Your goal |
Print out the entries, word for word.

Records for processing |
----------------
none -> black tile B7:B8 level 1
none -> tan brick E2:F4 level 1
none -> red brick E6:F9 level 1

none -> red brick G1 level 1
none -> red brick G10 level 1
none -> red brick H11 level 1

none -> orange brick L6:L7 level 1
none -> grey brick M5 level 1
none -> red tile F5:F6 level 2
----------------
Exercise solution |
none -> black tile B7:B8 level 1
none -> tan brick E2:F4 level 1
none -> red brick E6:F9 level 1

none -> red brick G1 level 1
none -> red brick G10 level 1
none -> red brick H11 level 1

none -> orange brick L6:L7 level 1
none -> grey brick M5 level 1
none -> red tile F5:F6 level 2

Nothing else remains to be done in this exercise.